Source material:

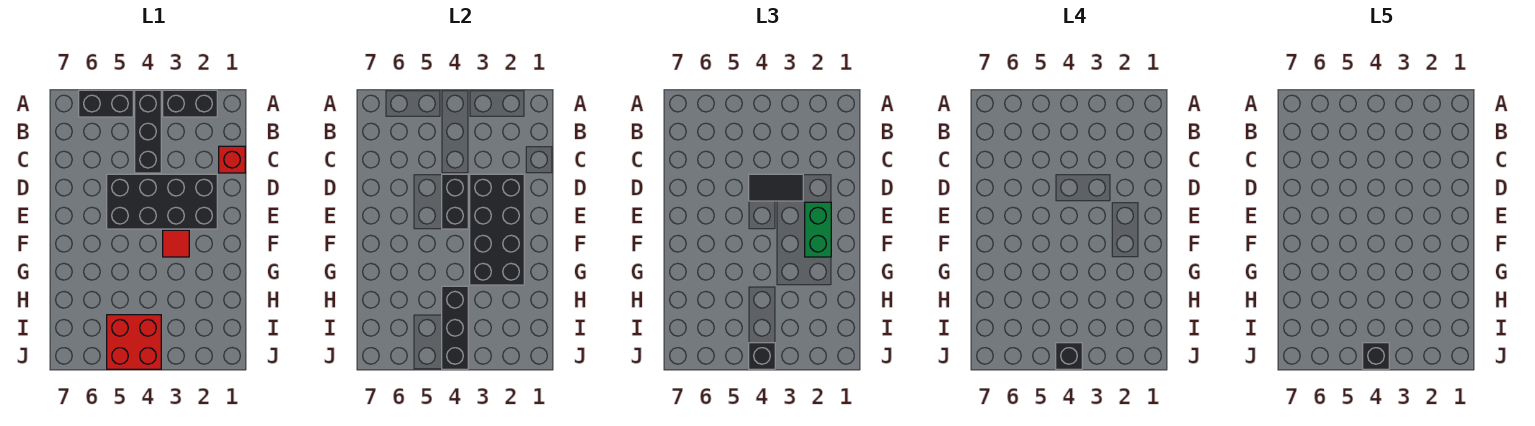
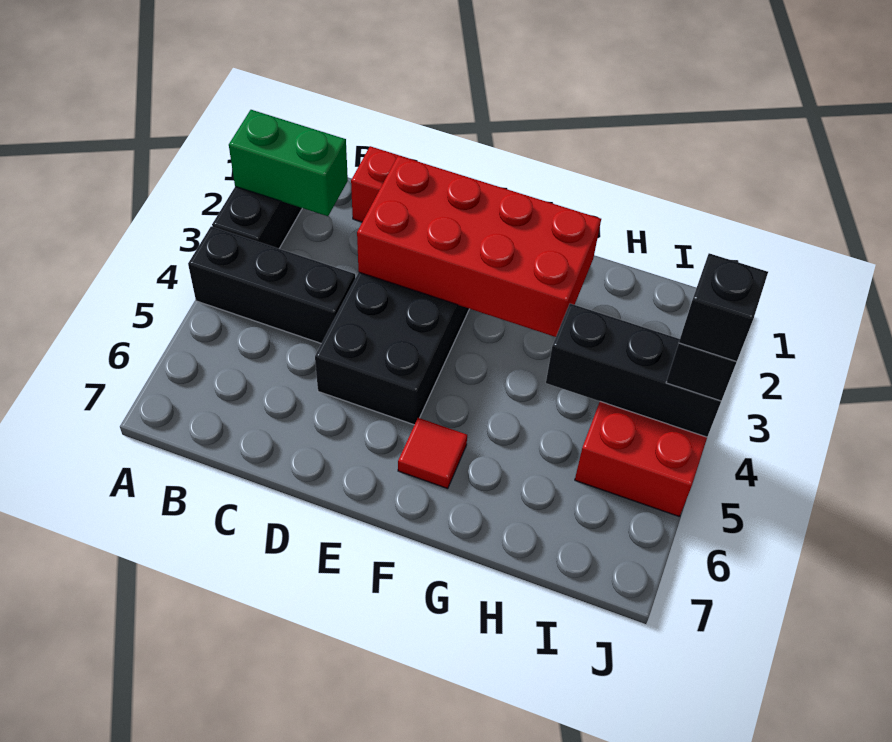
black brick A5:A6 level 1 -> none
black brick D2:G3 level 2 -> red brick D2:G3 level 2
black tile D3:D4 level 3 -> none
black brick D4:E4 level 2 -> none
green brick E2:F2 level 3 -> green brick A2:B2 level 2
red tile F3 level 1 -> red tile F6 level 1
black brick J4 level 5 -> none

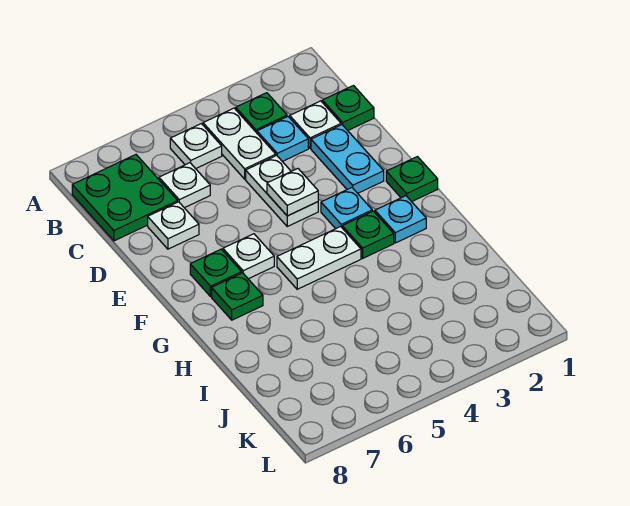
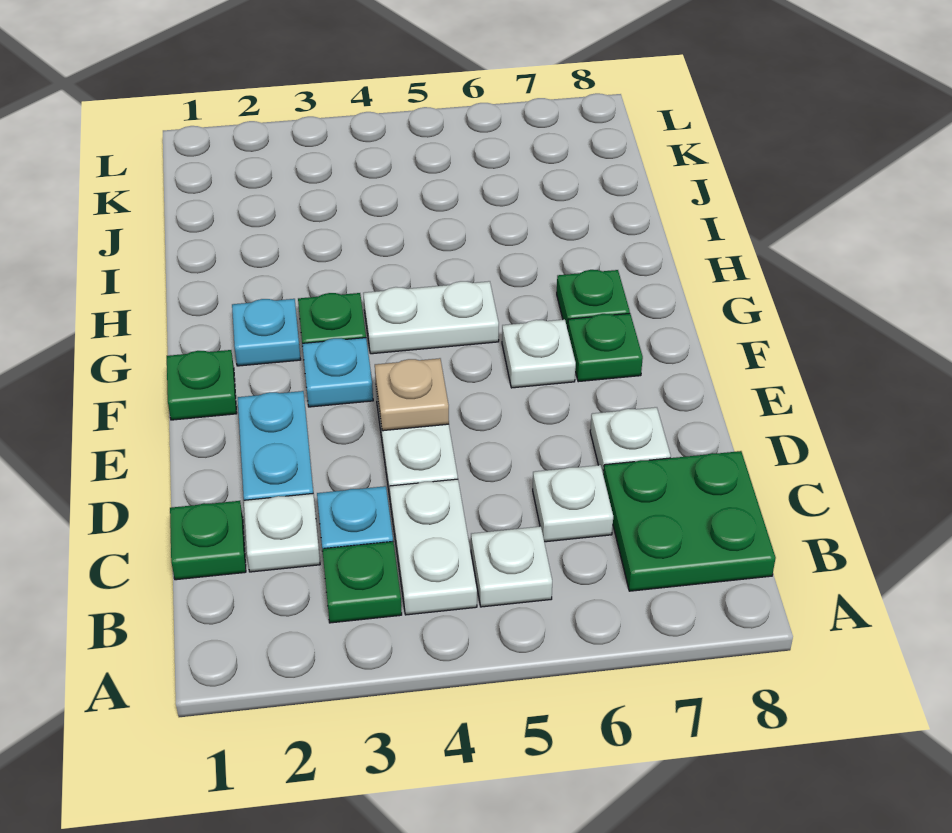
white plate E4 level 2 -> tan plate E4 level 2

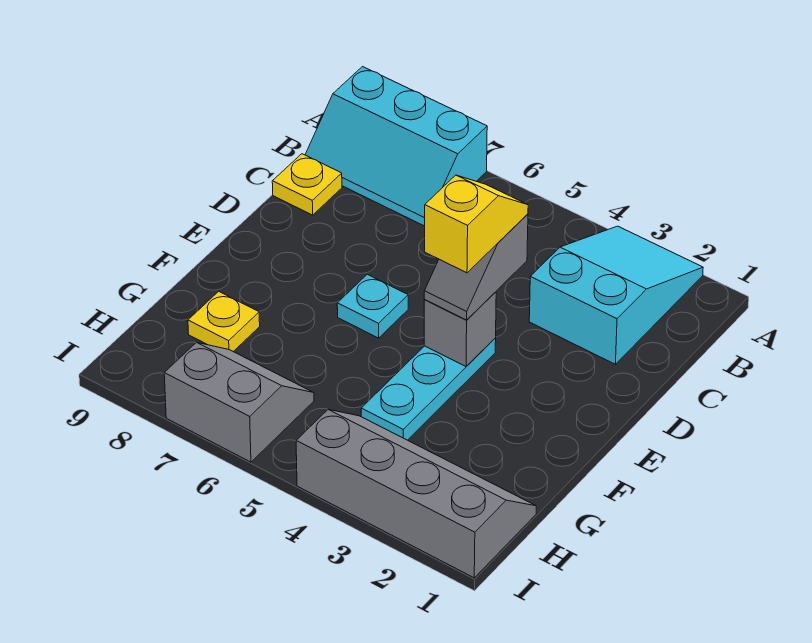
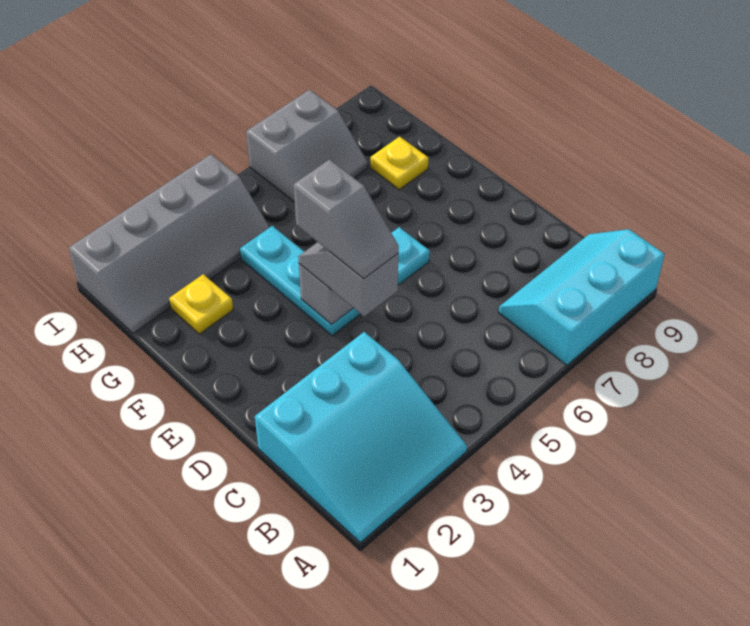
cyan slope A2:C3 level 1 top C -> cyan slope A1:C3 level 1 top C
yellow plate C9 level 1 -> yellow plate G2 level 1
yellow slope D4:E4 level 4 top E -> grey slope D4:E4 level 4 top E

Instructions to follow: Transcribe exactly, and only, the lines from the one with "yellow plate C9" through the last line of the data.

Solution below:
yellow plate C9 level 1 -> yellow plate G2 level 1
yellow slope D4:E4 level 4 top E -> grey slope D4:E4 level 4 top E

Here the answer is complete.